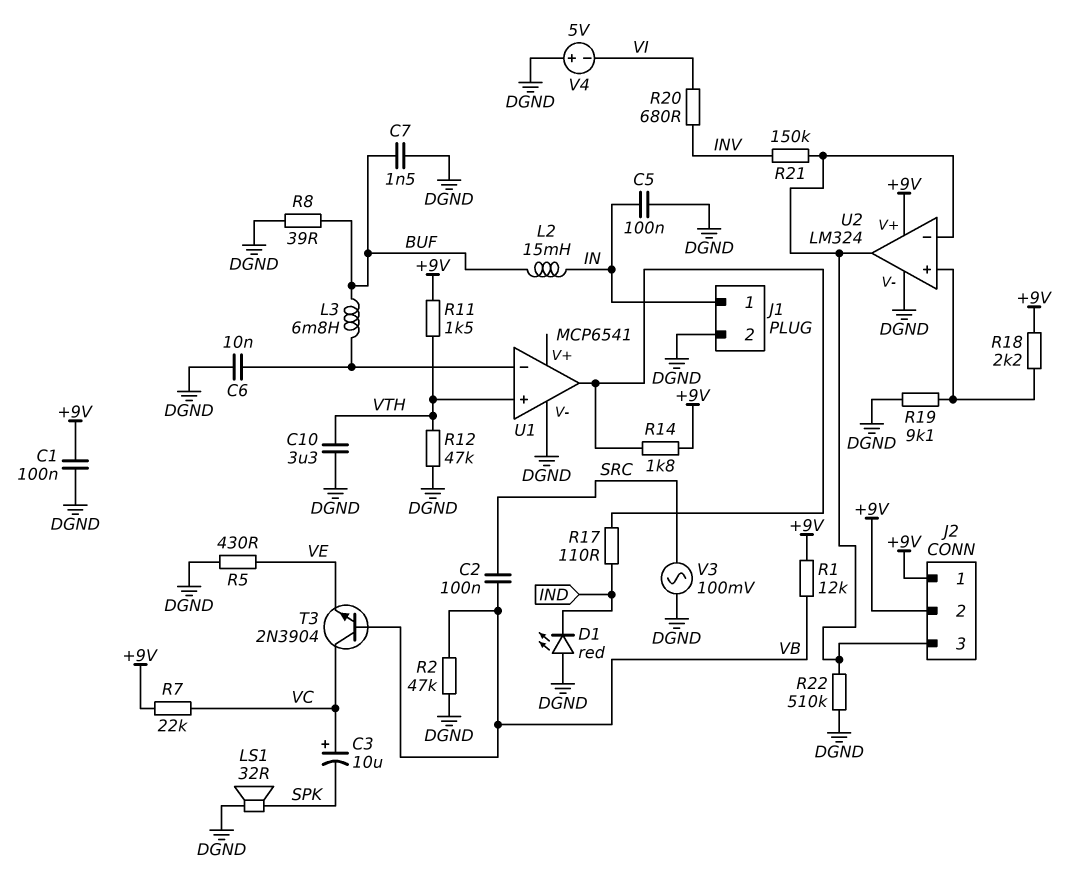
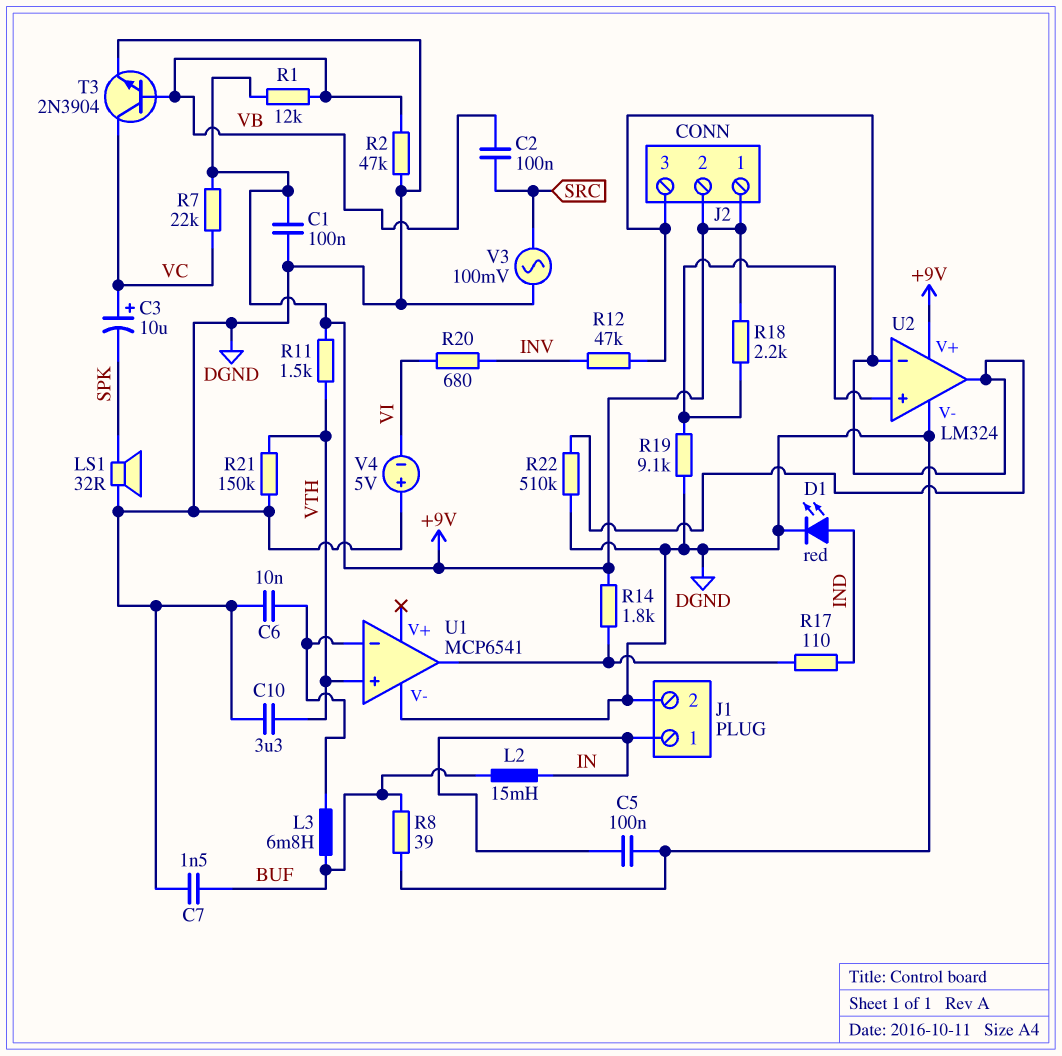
D1: LED red (A DGND, K IND) -> LED red (A IND, K DGND)
R5: 430 (DGND, VE) -> none
R12: 47k (DGND, VTH) -> 47k (INV, J2/3)
R21: 150k (INV, J2/3) -> 150k (DGND, VTH)
T3: NPN 2N3904 (B VB, C VC, E VE) -> NPN 2N3904 (B VB, C VC, E DGND)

━━━━━━━━

■ **Task to carry out**
Transcribe the material exactly, and leave out whatever pictures it holds.

■ **Exercise answer**
D1: LED red (A DGND, K IND) -> LED red (A IND, K DGND)
R5: 430 (DGND, VE) -> none
R12: 47k (DGND, VTH) -> 47k (INV, J2/3)
R21: 150k (INV, J2/3) -> 150k (DGND, VTH)
T3: NPN 2N3904 (B VB, C VC, E VE) -> NPN 2N3904 (B VB, C VC, E DGND)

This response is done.